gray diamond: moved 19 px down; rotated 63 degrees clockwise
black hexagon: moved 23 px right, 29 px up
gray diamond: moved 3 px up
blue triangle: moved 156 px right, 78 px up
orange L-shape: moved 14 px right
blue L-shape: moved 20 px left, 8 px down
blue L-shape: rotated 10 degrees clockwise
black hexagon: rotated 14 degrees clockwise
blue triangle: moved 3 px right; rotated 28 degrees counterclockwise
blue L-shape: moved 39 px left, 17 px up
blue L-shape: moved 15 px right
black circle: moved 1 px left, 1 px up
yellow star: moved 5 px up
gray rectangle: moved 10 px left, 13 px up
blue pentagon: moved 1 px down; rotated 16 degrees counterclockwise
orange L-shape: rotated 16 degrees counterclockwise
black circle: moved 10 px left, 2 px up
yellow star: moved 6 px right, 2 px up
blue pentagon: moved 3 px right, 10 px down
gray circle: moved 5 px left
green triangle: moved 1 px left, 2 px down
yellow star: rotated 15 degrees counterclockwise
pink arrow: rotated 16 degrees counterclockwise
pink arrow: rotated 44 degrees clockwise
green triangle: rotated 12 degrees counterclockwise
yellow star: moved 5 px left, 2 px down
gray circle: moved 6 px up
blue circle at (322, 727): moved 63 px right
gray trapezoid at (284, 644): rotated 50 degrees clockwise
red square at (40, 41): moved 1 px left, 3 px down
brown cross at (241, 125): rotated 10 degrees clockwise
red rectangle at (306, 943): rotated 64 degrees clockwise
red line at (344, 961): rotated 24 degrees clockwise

+--

What to do
Count the lines in the entries above that contain the string "left" with matching case, and reply with that number alone.

Answer to the problem
9